▸ **TASK GOAL**: Please output only the lines running from the one that contains "orange circle: (31, 100) -> (109, 108), moved" through the last line of the data below, exactly as they stand, with no pictures.

▸ **DATA PROVIDED**:
=-=-=
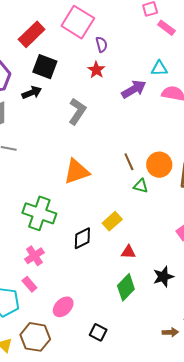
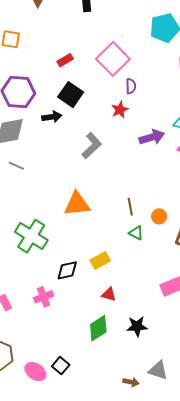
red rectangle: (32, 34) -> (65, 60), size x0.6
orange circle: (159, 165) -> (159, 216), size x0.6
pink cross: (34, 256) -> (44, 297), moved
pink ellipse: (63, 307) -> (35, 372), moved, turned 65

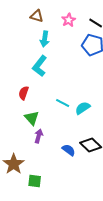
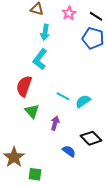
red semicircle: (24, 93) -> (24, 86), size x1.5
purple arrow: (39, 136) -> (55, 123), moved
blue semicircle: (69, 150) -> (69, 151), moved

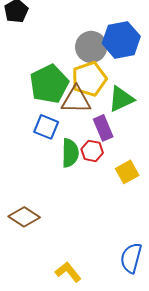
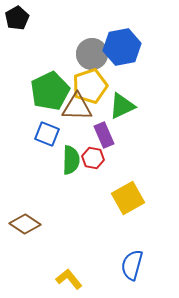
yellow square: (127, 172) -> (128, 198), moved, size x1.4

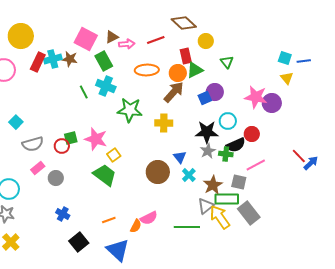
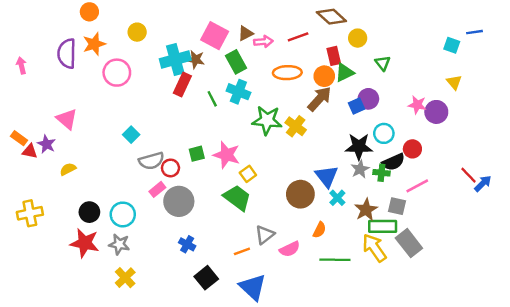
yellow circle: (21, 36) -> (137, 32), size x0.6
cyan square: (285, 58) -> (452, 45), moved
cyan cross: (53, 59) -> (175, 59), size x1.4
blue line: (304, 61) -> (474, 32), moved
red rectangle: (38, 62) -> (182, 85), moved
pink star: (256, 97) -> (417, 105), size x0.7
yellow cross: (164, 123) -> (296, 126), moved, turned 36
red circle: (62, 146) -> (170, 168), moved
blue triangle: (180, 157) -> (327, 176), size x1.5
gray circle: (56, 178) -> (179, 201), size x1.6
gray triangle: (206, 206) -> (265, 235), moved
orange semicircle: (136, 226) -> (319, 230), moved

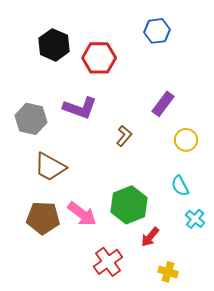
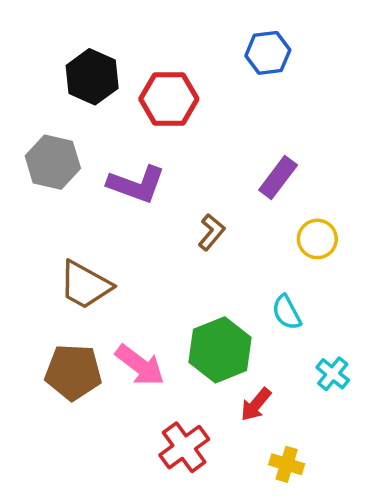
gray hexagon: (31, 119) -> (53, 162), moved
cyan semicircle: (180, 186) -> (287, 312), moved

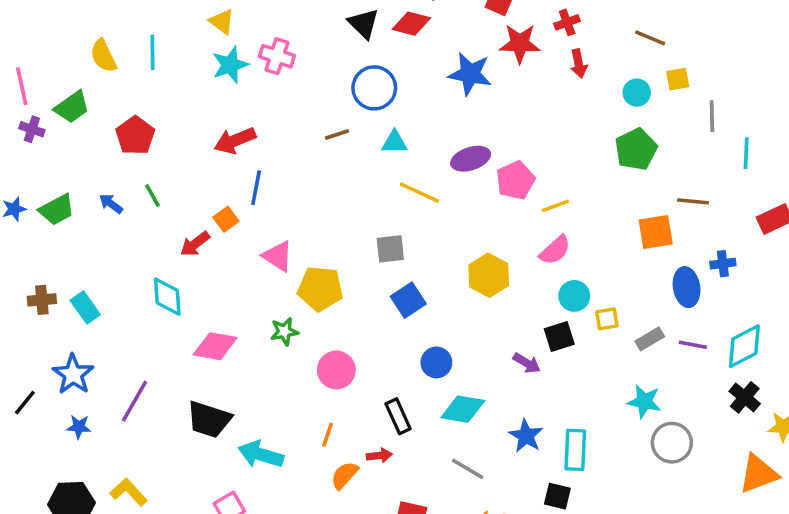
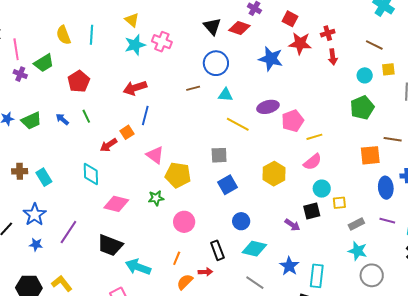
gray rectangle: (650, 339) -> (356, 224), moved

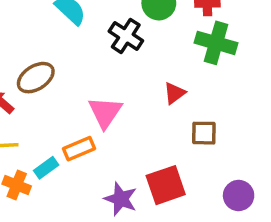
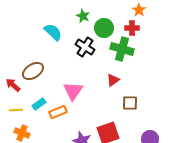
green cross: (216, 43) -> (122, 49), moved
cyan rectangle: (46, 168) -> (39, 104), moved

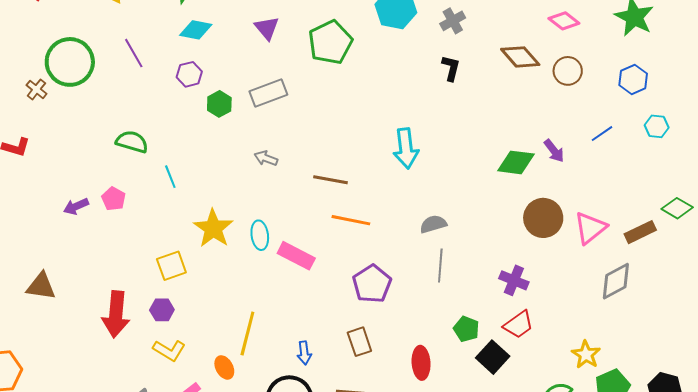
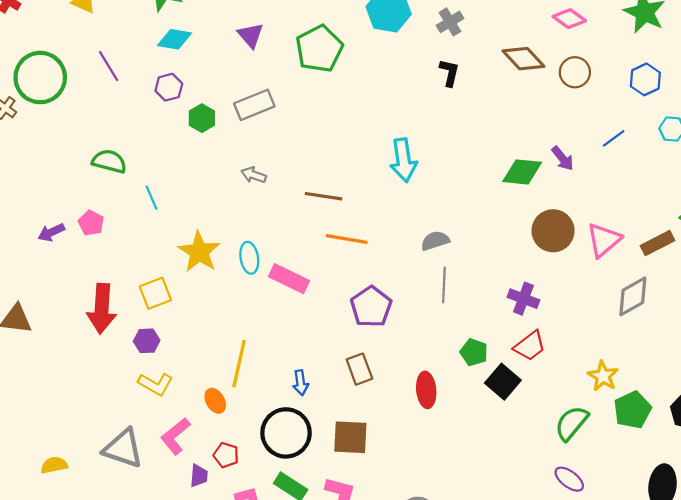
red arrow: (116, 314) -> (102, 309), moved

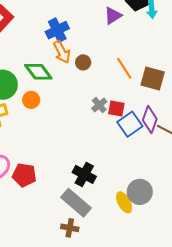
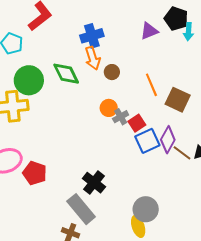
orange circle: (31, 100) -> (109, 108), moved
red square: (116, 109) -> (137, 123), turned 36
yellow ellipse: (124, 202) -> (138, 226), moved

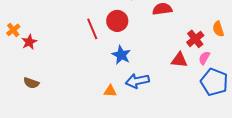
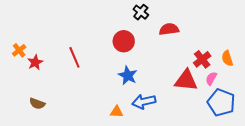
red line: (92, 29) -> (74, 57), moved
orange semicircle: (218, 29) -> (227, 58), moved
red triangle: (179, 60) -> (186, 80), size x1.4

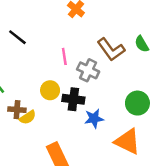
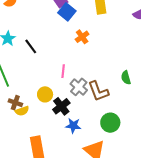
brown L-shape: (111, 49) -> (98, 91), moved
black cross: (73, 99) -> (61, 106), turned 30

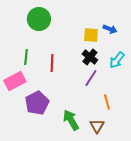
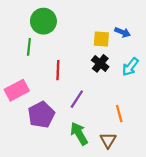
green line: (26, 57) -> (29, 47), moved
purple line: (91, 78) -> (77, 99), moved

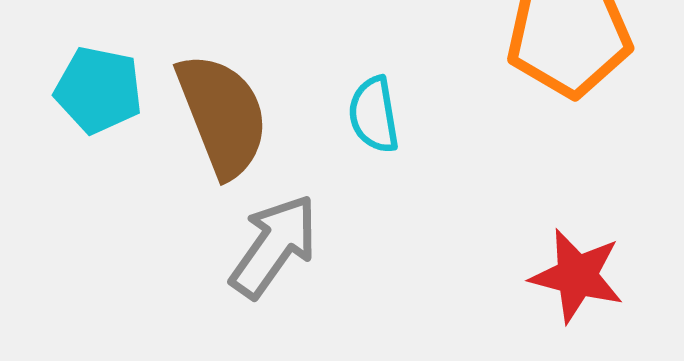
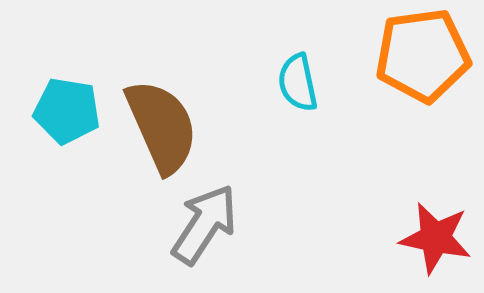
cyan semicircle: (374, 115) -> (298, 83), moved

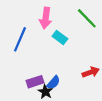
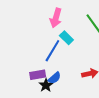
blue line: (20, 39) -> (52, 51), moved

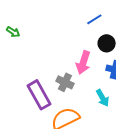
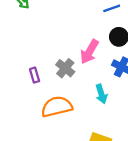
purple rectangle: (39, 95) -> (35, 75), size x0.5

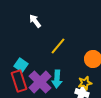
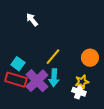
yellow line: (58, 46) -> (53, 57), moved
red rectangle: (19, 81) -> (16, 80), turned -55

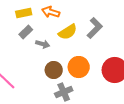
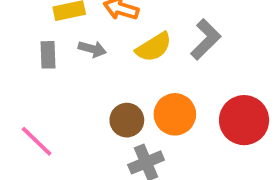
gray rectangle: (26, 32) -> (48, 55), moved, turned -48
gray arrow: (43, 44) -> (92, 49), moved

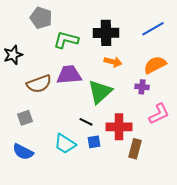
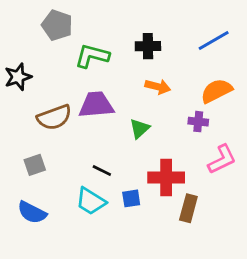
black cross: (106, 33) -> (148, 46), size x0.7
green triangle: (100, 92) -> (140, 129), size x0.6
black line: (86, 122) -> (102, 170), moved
=-=-=
▸ **TASK OUTPUT**:
orange circle: (31, 100) -> (109, 108), moved
red square: (116, 109) -> (137, 123), turned 36
yellow ellipse: (124, 202) -> (138, 226), moved

red line: (92, 29) -> (74, 57), moved
orange semicircle: (218, 29) -> (227, 58), moved
red triangle: (179, 60) -> (186, 80), size x1.4

brown L-shape: (111, 49) -> (98, 91), moved
black cross: (73, 99) -> (61, 106), turned 30

green line: (26, 57) -> (29, 47), moved
purple line: (91, 78) -> (77, 99), moved

cyan semicircle: (374, 115) -> (298, 83), moved

blue line: (20, 39) -> (52, 51), moved

purple rectangle: (39, 95) -> (35, 75), size x0.5

yellow line: (58, 46) -> (53, 57), moved
red rectangle: (19, 81) -> (16, 80), turned -55

gray rectangle: (26, 32) -> (48, 55), moved, turned -48
gray arrow: (43, 44) -> (92, 49), moved

black cross: (106, 33) -> (148, 46), size x0.7
green triangle: (100, 92) -> (140, 129), size x0.6
black line: (86, 122) -> (102, 170), moved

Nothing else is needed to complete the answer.